* Problem to work on: Look below for the line that has "C206: 10uF (plus". Set down the lines from there through the line that has "IC2: NE5532 -> LM358", exactly as written.

[Structured diff data]
---------------

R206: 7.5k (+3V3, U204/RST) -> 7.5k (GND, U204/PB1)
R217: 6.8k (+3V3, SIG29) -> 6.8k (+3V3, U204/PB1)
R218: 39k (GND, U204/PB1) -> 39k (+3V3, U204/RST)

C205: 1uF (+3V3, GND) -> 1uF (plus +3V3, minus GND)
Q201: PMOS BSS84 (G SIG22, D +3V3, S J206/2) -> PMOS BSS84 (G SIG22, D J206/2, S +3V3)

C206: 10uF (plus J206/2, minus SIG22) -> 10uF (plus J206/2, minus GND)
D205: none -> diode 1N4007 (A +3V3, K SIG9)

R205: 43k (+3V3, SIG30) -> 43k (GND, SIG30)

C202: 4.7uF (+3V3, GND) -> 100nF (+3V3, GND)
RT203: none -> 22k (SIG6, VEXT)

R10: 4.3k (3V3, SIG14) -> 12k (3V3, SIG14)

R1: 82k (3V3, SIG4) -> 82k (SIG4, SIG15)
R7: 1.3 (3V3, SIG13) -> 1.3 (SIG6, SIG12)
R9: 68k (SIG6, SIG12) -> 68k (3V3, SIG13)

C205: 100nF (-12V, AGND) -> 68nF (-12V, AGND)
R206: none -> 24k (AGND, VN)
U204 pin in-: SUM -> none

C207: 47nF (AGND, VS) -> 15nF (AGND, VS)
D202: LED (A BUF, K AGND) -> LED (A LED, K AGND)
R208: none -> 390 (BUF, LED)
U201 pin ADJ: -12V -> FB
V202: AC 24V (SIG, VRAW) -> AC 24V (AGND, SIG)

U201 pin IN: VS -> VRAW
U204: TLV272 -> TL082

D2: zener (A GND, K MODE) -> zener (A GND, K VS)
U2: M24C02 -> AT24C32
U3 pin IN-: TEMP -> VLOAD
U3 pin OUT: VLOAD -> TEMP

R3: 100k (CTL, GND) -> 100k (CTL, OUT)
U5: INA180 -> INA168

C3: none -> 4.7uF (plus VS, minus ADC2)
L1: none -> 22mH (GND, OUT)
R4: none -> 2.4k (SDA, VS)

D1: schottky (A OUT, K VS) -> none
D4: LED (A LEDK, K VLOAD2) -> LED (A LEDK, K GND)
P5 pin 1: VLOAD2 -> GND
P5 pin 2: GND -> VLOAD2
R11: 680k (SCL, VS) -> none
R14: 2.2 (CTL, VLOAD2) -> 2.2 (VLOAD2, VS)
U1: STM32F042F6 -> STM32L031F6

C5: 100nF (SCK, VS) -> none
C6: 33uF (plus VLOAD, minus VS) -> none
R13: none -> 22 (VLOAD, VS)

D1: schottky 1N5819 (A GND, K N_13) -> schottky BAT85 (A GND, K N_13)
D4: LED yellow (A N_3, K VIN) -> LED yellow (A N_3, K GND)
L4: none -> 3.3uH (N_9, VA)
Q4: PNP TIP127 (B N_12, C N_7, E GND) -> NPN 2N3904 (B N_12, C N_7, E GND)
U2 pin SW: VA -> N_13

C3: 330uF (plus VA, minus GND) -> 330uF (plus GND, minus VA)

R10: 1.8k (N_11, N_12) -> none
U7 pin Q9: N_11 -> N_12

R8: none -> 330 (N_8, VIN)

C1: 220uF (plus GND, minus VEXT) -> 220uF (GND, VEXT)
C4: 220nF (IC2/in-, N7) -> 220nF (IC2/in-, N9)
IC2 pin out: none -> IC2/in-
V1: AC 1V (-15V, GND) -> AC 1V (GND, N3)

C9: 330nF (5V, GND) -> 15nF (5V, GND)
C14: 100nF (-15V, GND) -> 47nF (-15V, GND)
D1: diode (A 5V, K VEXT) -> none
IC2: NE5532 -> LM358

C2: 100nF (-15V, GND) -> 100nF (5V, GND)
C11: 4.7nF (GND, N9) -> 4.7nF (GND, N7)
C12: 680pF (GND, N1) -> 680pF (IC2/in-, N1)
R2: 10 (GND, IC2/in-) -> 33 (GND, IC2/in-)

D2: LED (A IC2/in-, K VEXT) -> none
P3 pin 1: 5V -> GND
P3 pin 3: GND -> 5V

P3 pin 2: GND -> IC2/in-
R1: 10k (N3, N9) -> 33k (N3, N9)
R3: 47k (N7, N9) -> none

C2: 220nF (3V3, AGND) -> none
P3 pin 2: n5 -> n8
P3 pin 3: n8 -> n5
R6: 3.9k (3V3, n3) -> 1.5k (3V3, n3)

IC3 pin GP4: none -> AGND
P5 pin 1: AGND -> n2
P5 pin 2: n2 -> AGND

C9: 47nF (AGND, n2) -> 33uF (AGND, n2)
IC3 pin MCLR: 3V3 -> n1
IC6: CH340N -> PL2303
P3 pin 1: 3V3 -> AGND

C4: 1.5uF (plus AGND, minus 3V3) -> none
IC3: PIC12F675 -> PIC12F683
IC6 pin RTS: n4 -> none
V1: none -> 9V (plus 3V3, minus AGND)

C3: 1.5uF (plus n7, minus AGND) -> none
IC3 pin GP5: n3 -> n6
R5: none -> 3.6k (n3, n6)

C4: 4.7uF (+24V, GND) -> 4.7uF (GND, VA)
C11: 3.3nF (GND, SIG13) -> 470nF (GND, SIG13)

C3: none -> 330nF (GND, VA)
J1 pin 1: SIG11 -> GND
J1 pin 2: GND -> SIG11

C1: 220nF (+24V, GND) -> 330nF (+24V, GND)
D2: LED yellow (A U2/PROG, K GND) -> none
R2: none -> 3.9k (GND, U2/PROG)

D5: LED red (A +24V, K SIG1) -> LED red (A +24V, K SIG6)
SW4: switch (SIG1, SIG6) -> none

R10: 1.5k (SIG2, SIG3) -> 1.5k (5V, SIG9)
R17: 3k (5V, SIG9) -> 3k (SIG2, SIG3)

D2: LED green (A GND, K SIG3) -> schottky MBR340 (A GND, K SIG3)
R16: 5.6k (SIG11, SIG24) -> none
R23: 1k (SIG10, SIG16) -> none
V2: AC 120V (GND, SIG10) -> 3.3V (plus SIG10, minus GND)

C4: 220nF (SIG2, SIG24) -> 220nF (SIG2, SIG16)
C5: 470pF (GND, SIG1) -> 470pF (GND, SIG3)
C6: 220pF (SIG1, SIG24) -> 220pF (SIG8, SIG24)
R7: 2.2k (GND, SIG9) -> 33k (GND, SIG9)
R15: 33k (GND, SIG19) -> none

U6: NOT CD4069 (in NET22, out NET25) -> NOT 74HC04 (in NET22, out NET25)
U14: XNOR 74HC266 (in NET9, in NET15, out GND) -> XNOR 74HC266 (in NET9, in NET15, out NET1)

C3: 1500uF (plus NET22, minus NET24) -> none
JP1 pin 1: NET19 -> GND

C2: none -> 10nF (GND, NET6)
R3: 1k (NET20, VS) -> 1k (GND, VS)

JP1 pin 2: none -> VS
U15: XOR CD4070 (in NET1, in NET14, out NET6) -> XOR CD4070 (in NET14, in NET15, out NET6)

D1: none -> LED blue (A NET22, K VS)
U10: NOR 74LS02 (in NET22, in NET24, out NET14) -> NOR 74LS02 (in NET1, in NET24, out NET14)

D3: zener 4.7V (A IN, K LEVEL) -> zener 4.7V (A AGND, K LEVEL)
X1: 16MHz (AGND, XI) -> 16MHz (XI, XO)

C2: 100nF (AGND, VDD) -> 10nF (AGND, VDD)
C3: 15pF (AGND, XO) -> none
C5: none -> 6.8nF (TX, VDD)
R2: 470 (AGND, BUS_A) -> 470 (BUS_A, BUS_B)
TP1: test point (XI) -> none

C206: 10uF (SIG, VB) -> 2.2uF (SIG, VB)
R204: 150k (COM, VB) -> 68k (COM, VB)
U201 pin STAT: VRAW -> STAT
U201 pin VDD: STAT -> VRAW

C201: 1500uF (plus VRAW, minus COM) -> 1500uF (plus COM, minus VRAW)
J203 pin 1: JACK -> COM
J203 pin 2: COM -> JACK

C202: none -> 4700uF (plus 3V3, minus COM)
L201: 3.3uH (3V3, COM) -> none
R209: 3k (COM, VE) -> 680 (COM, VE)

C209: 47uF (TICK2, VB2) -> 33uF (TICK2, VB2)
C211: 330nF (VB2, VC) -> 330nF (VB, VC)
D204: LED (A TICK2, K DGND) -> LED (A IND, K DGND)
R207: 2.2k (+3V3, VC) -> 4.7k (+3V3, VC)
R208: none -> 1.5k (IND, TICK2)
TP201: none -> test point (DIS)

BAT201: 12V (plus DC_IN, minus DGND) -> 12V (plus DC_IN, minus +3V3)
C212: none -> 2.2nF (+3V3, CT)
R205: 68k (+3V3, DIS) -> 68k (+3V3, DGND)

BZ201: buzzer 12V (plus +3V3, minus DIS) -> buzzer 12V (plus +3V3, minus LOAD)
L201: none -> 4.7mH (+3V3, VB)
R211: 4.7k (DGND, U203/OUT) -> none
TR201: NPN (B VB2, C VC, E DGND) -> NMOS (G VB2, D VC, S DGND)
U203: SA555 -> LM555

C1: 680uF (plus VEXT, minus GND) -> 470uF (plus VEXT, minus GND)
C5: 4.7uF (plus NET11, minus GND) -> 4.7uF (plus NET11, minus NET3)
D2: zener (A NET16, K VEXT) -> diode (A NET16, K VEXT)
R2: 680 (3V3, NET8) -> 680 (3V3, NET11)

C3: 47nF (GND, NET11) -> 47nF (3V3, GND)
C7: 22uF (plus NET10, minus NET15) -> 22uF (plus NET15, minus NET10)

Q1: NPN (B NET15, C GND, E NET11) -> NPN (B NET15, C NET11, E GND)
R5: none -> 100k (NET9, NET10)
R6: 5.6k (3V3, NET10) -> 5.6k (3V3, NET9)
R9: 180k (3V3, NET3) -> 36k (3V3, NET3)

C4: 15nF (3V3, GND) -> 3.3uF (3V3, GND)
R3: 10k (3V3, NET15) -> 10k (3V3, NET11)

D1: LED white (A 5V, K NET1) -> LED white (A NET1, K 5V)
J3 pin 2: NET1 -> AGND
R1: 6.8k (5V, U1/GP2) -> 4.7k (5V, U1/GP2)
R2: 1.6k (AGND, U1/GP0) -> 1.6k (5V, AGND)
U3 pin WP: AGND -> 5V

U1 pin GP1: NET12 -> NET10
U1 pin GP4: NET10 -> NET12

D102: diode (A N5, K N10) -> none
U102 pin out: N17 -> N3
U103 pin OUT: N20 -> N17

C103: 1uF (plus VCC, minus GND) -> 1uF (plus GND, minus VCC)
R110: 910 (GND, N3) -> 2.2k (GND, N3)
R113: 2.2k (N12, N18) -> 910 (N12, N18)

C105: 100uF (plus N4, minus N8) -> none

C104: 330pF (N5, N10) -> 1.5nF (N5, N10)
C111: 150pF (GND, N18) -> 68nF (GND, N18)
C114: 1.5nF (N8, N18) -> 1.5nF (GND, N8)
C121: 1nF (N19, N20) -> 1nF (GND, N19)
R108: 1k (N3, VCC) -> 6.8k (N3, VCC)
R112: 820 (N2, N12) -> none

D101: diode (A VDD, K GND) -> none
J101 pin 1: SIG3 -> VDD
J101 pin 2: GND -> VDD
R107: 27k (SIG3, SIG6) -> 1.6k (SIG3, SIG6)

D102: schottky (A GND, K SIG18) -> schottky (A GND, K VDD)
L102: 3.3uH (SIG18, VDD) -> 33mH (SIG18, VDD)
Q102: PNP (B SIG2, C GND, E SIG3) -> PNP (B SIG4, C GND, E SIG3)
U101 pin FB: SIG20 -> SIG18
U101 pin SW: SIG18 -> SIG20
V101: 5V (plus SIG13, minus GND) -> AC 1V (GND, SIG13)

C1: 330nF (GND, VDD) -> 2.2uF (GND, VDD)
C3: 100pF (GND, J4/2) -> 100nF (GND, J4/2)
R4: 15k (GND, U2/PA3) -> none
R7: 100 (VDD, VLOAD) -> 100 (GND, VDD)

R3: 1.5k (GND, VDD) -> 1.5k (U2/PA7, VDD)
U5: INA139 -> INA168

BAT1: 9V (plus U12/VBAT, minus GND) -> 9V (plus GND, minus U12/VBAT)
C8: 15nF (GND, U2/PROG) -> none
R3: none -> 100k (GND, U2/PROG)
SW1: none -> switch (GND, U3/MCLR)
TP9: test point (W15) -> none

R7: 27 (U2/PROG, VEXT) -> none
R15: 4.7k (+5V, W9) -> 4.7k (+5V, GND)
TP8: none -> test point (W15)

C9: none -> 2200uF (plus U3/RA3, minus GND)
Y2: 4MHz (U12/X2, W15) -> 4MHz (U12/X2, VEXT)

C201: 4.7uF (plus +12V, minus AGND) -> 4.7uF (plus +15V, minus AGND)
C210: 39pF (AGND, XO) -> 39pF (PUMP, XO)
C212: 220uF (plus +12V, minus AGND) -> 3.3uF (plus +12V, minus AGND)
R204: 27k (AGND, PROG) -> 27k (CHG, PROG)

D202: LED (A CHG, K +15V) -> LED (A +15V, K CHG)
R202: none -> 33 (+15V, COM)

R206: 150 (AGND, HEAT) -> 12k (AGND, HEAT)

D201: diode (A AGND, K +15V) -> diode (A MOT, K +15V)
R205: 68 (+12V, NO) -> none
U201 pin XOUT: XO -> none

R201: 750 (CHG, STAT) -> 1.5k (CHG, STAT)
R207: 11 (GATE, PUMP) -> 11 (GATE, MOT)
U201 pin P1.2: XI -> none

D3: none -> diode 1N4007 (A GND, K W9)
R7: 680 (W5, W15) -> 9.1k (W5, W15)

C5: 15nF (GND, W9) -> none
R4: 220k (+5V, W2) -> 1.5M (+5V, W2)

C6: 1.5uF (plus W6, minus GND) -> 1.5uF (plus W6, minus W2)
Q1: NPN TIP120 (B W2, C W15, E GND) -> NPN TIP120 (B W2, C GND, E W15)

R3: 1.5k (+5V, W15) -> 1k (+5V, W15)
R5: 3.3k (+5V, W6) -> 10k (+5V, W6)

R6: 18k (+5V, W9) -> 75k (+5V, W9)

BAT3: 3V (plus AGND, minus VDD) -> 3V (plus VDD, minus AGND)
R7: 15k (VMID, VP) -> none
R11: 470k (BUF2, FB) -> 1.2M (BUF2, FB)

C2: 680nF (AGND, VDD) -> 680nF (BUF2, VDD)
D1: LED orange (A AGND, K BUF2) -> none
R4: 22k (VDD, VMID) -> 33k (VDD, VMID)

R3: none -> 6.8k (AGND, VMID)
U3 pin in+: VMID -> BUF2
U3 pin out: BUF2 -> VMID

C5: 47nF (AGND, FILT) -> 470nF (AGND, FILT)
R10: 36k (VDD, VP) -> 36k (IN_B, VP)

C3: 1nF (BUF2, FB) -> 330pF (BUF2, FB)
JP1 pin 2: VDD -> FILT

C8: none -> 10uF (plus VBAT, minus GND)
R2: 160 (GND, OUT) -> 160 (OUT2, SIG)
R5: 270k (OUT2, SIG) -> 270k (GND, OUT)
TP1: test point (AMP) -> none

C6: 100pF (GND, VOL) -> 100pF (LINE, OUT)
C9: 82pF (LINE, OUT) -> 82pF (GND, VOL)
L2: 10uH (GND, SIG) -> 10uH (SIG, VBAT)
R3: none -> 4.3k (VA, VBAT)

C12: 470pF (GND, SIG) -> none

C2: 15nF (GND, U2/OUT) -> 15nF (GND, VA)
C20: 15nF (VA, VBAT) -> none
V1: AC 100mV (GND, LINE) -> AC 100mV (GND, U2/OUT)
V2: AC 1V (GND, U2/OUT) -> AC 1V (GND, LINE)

---------------

* Answer to the problem:
C206: 10uF (plus J206/2, minus SIG22) -> 10uF (plus J206/2, minus GND)
D205: none -> diode 1N4007 (A +3V3, K SIG9)

R205: 43k (+3V3, SIG30) -> 43k (GND, SIG30)

C202: 4.7uF (+3V3, GND) -> 100nF (+3V3, GND)
RT203: none -> 22k (SIG6, VEXT)

R10: 4.3k (3V3, SIG14) -> 12k (3V3, SIG14)

R1: 82k (3V3, SIG4) -> 82k (SIG4, SIG15)
R7: 1.3 (3V3, SIG13) -> 1.3 (SIG6, SIG12)
R9: 68k (SIG6, SIG12) -> 68k (3V3, SIG13)

C205: 100nF (-12V, AGND) -> 68nF (-12V, AGND)
R206: none -> 24k (AGND, VN)
U204 pin in-: SUM -> none

C207: 47nF (AGND, VS) -> 15nF (AGND, VS)
D202: LED (A BUF, K AGND) -> LED (A LED, K AGND)
R208: none -> 390 (BUF, LED)
U201 pin ADJ: -12V -> FB
V202: AC 24V (SIG, VRAW) -> AC 24V (AGND, SIG)

U201 pin IN: VS -> VRAW
U204: TLV272 -> TL082

D2: zener (A GND, K MODE) -> zener (A GND, K VS)
U2: M24C02 -> AT24C32
U3 pin IN-: TEMP -> VLOAD
U3 pin OUT: VLOAD -> TEMP

R3: 100k (CTL, GND) -> 100k (CTL, OUT)
U5: INA180 -> INA168

C3: none -> 4.7uF (plus VS, minus ADC2)
L1: none -> 22mH (GND, OUT)
R4: none -> 2.4k (SDA, VS)

D1: schottky (A OUT, K VS) -> none
D4: LED (A LEDK, K VLOAD2) -> LED (A LEDK, K GND)
P5 pin 1: VLOAD2 -> GND
P5 pin 2: GND -> VLOAD2
R11: 680k (SCL, VS) -> none
R14: 2.2 (CTL, VLOAD2) -> 2.2 (VLOAD2, VS)
U1: STM32F042F6 -> STM32L031F6

C5: 100nF (SCK, VS) -> none
C6: 33uF (plus VLOAD, minus VS) -> none
R13: none -> 22 (VLOAD, VS)

D1: schottky 1N5819 (A GND, K N_13) -> schottky BAT85 (A GND, K N_13)
D4: LED yellow (A N_3, K VIN) -> LED yellow (A N_3, K GND)
L4: none -> 3.3uH (N_9, VA)
Q4: PNP TIP127 (B N_12, C N_7, E GND) -> NPN 2N3904 (B N_12, C N_7, E GND)
U2 pin SW: VA -> N_13

C3: 330uF (plus VA, minus GND) -> 330uF (plus GND, minus VA)

R10: 1.8k (N_11, N_12) -> none
U7 pin Q9: N_11 -> N_12

R8: none -> 330 (N_8, VIN)

C1: 220uF (plus GND, minus VEXT) -> 220uF (GND, VEXT)
C4: 220nF (IC2/in-, N7) -> 220nF (IC2/in-, N9)
IC2 pin out: none -> IC2/in-
V1: AC 1V (-15V, GND) -> AC 1V (GND, N3)

C9: 330nF (5V, GND) -> 15nF (5V, GND)
C14: 100nF (-15V, GND) -> 47nF (-15V, GND)
D1: diode (A 5V, K VEXT) -> none
IC2: NE5532 -> LM358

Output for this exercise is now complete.